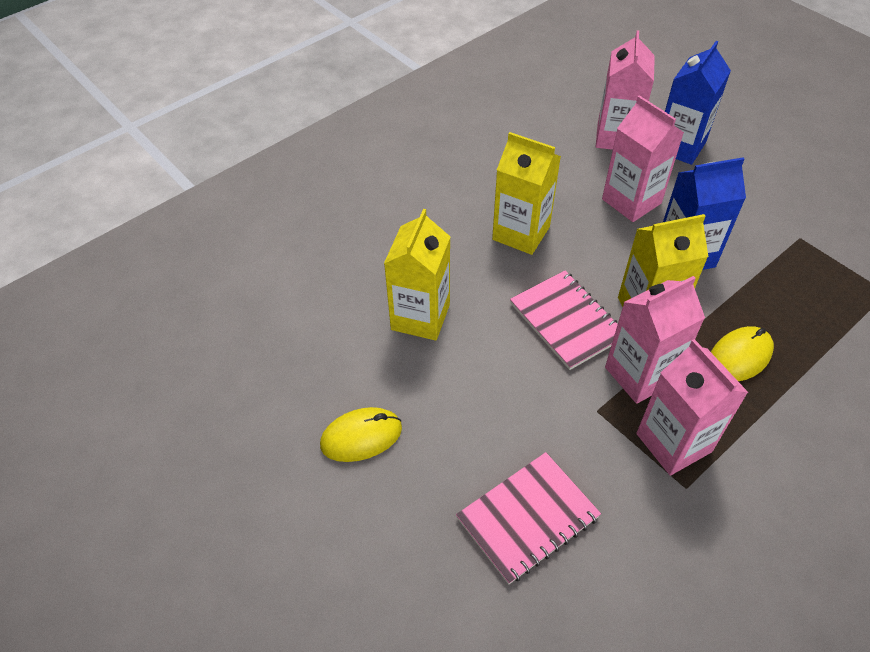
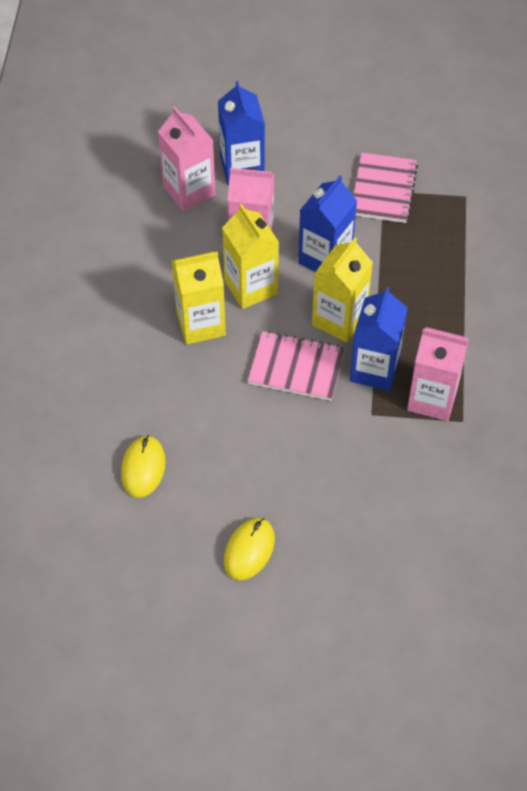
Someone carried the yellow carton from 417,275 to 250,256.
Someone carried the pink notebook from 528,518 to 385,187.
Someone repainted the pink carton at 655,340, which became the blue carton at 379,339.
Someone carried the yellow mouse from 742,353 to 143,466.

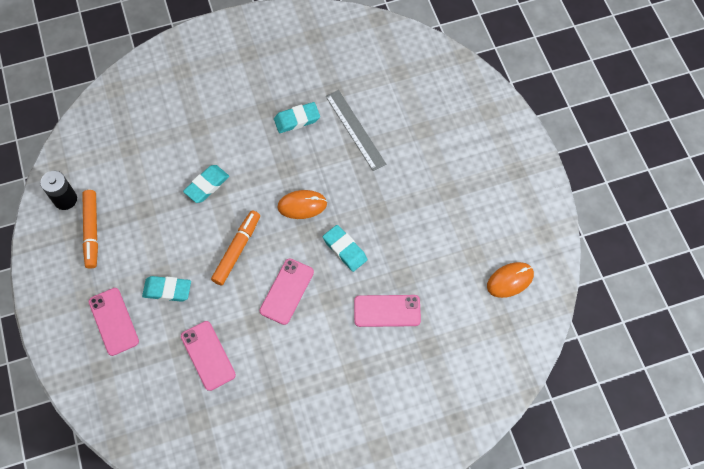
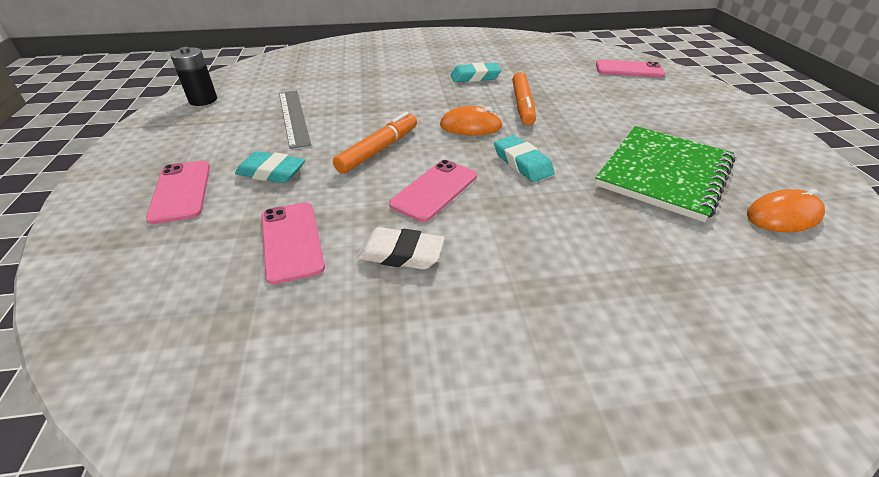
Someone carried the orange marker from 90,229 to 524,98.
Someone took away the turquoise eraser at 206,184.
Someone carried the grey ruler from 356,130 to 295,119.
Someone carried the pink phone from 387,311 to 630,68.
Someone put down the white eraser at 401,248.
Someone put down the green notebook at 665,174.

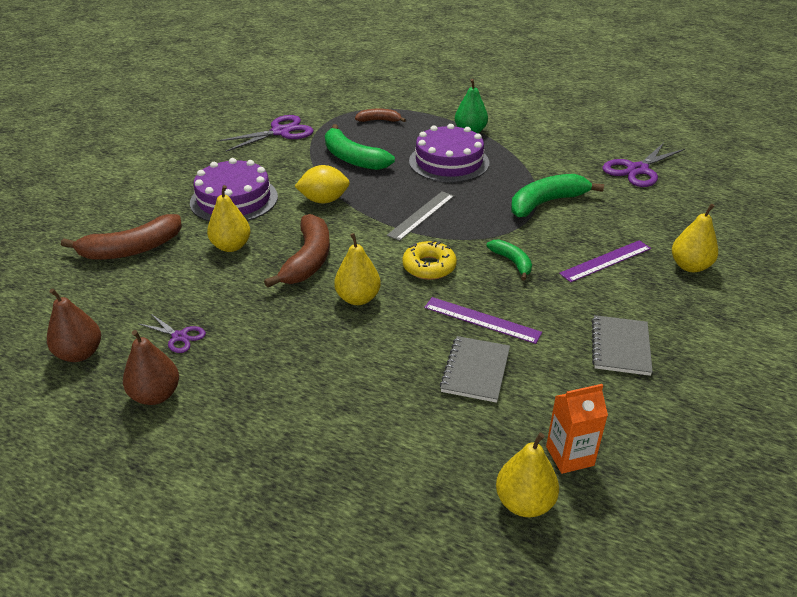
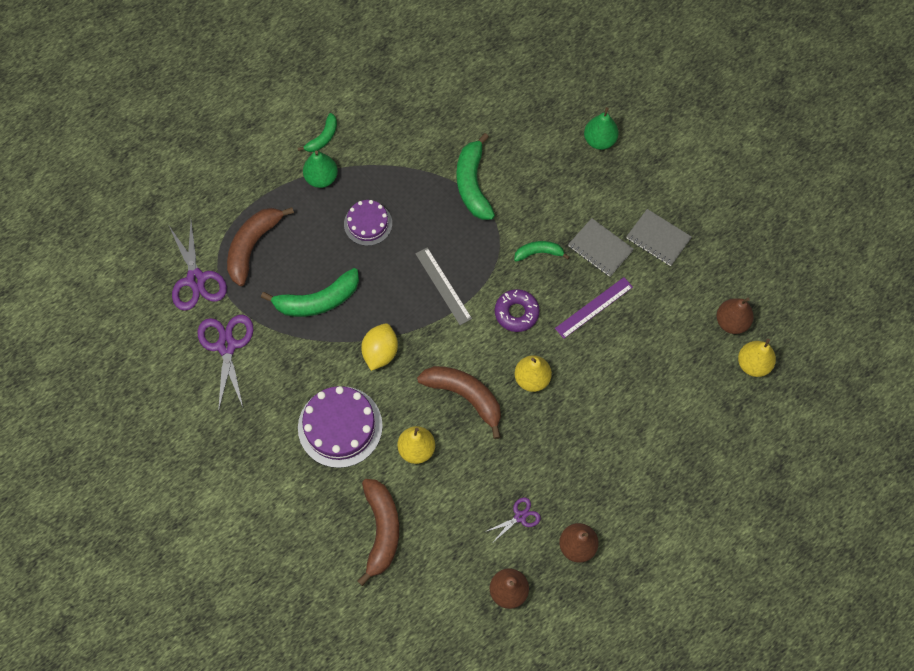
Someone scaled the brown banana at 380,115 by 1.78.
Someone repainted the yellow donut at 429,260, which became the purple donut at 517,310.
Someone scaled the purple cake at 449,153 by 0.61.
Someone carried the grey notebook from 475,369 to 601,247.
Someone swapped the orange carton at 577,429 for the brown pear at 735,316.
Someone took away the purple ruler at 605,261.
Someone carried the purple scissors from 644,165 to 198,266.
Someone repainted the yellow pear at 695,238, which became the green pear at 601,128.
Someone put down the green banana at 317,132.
...
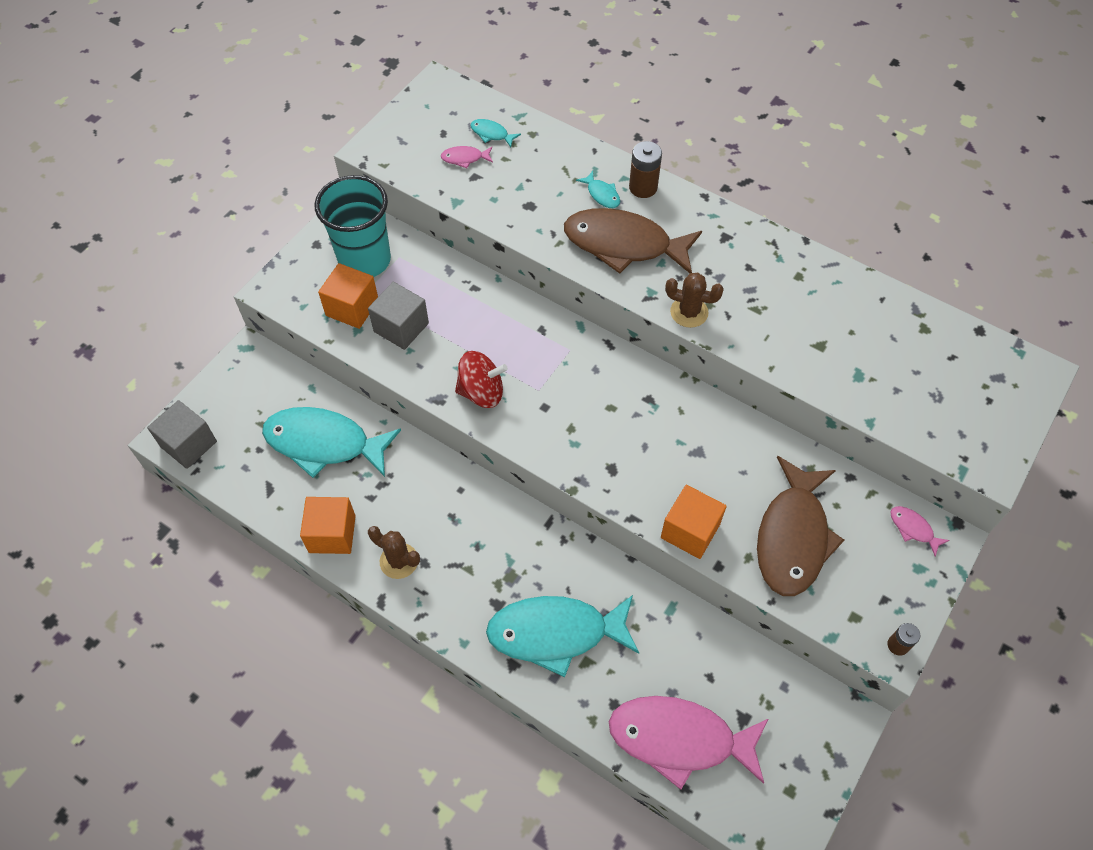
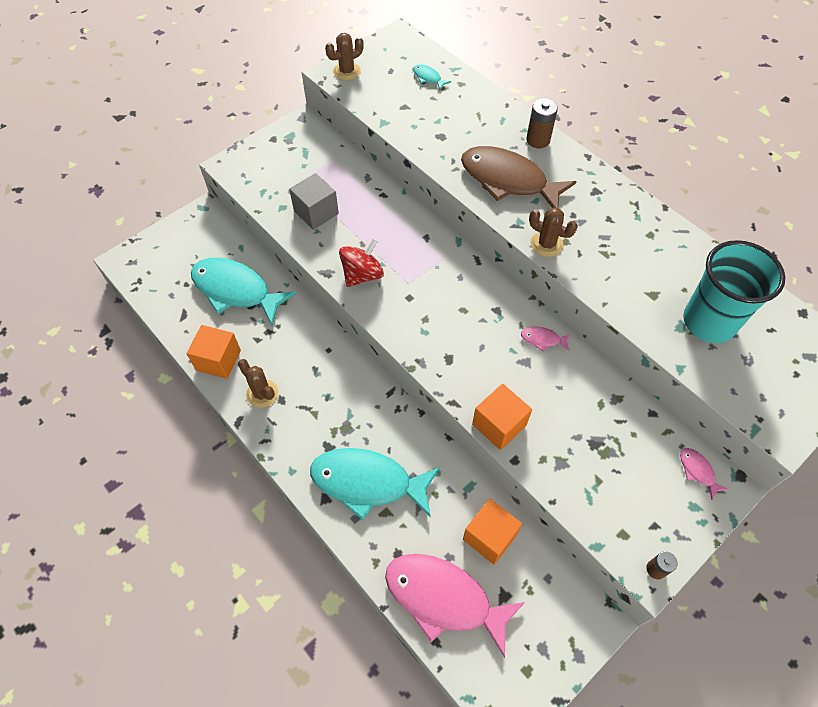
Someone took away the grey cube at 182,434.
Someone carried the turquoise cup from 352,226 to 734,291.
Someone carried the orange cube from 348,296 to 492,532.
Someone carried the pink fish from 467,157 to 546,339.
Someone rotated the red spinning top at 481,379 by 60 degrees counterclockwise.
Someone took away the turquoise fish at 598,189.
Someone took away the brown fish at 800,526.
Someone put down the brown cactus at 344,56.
...
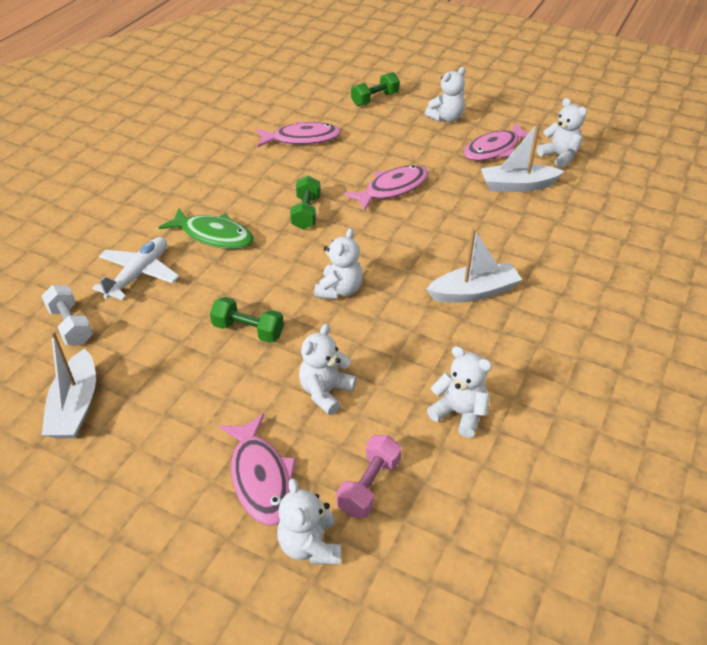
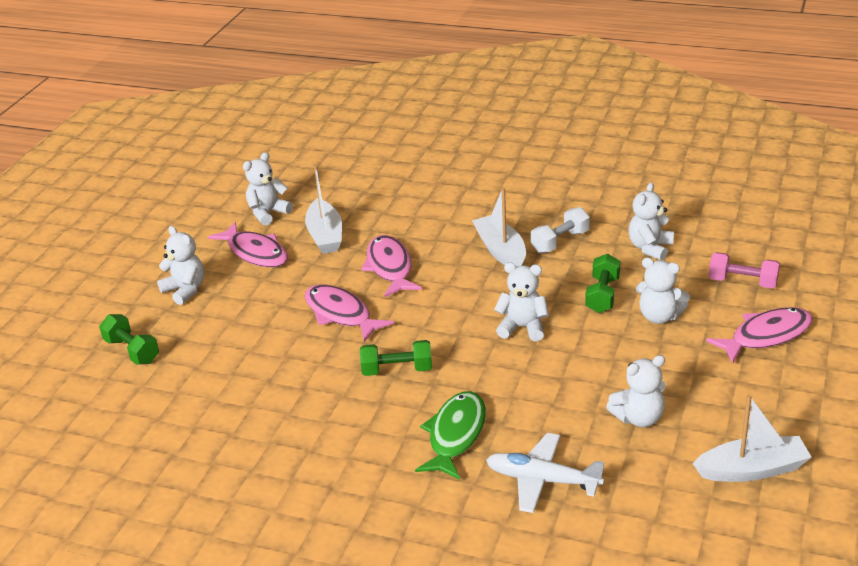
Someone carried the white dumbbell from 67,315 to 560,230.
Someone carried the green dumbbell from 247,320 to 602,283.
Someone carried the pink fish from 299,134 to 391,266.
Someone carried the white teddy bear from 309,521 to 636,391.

[GOAL OF THE EXERCISE]:
Quote the lines above exactly, starting with the one that has "Someone put down the green notebook" and ending with the one that has "Someone put down the green banana at 317,132."; drop the pictures and include nothing else.

[FINISHED TASK]:
Someone put down the green notebook at 665,174.

Someone scaled the brown banana at 380,115 by 1.78.
Someone repainted the yellow donut at 429,260, which became the purple donut at 517,310.
Someone scaled the purple cake at 449,153 by 0.61.
Someone carried the grey notebook from 475,369 to 601,247.
Someone swapped the orange carton at 577,429 for the brown pear at 735,316.
Someone took away the purple ruler at 605,261.
Someone carried the purple scissors from 644,165 to 198,266.
Someone repainted the yellow pear at 695,238, which became the green pear at 601,128.
Someone put down the green banana at 317,132.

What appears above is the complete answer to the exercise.